§ Exercise description: After locating the line with "blue tile E2:F3" in the data that follows, return it and every later line exactly, up to and including the line with "blue brick O14".

Data in this exercise Start Marker

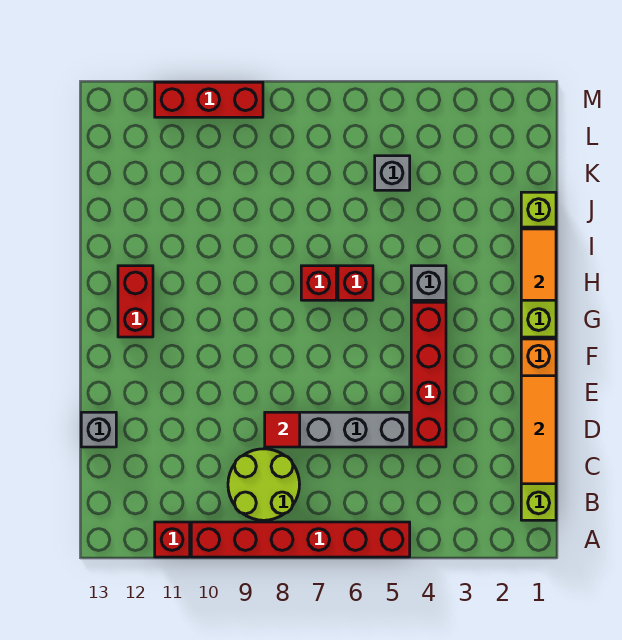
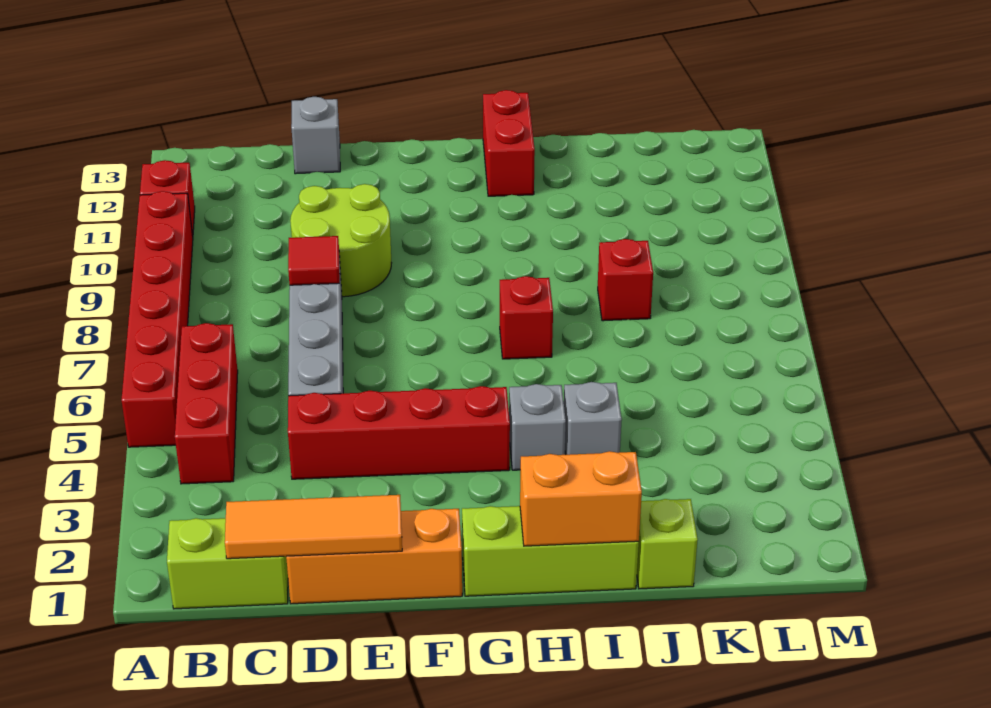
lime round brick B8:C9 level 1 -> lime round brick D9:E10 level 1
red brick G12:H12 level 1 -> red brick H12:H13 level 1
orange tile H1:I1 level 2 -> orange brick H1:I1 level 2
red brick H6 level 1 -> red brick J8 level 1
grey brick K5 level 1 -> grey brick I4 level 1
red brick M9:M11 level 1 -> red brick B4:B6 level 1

Data in this exercise End Marker
Data in this exercise Start Marker

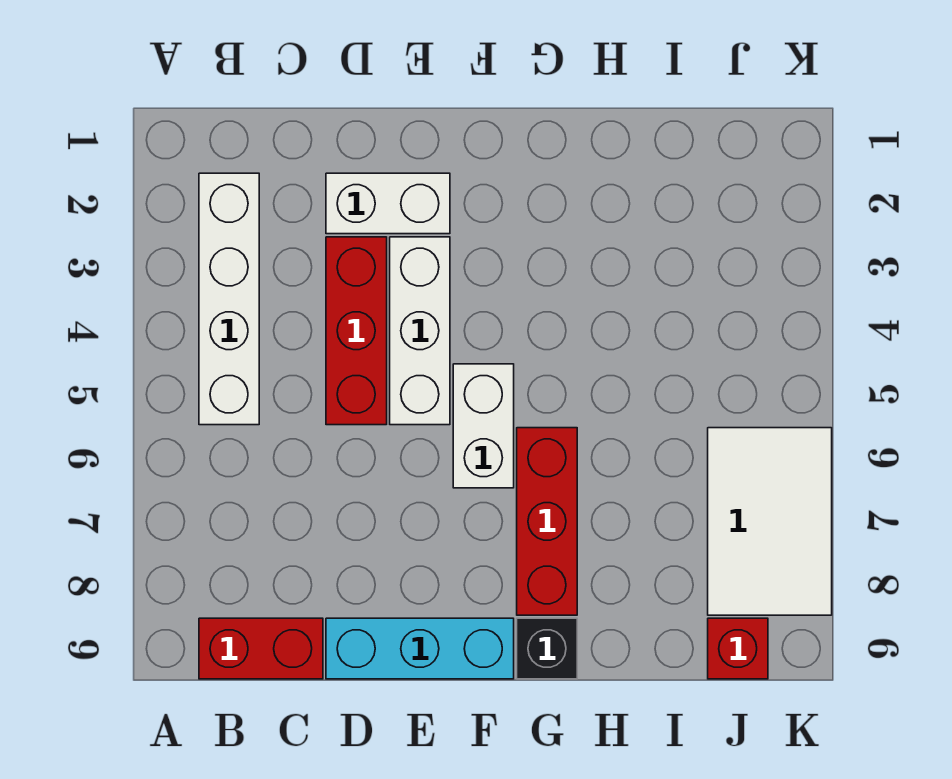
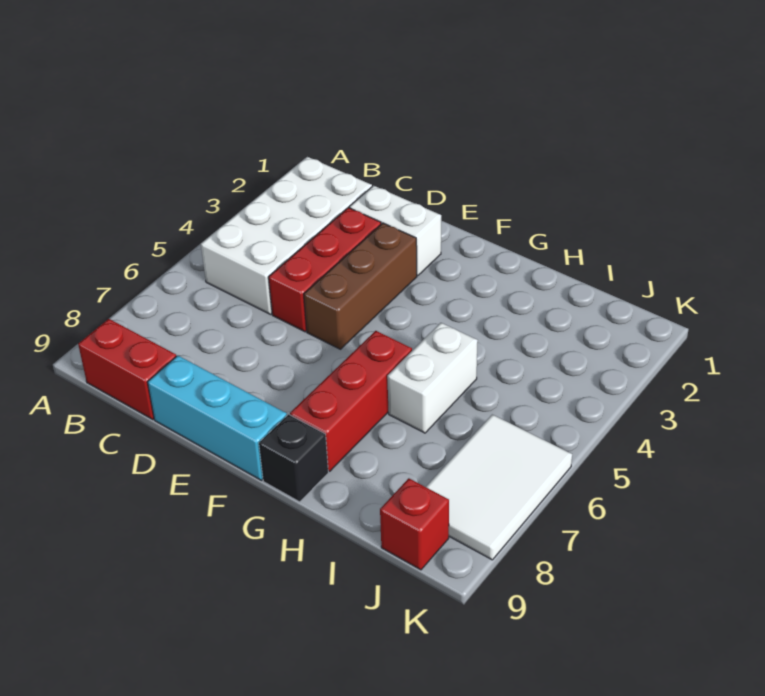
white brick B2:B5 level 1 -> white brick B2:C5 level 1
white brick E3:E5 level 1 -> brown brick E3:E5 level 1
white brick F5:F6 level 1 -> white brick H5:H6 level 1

Data in this exercise End Marker
Data in this exercise Start Marker

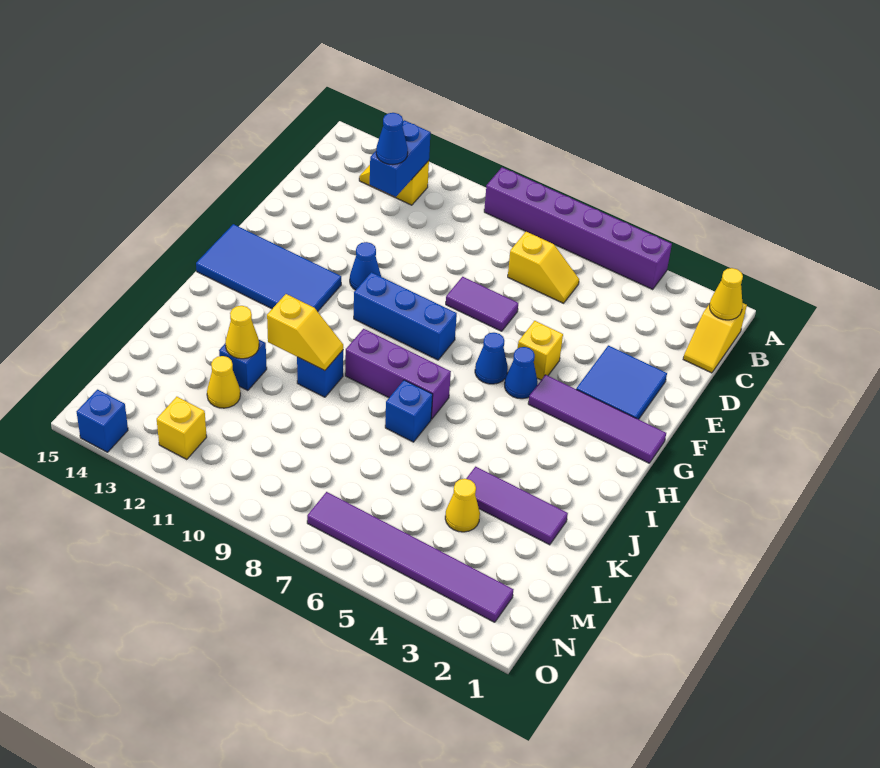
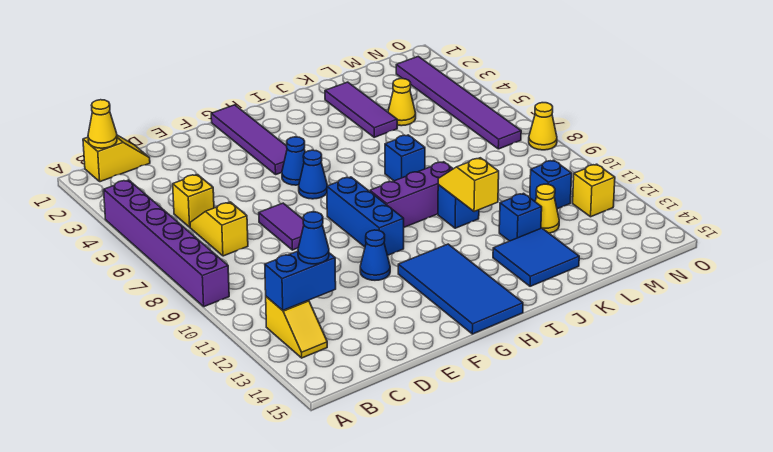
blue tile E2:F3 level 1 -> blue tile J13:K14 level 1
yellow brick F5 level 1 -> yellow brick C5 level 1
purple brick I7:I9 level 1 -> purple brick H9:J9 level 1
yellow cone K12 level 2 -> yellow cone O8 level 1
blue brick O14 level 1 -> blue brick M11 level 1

Data in this exercise End Marker

§ Output for this exercise:
blue tile E2:F3 level 1 -> blue tile J13:K14 level 1
yellow brick F5 level 1 -> yellow brick C5 level 1
purple brick I7:I9 level 1 -> purple brick H9:J9 level 1
yellow cone K12 level 2 -> yellow cone O8 level 1
blue brick O14 level 1 -> blue brick M11 level 1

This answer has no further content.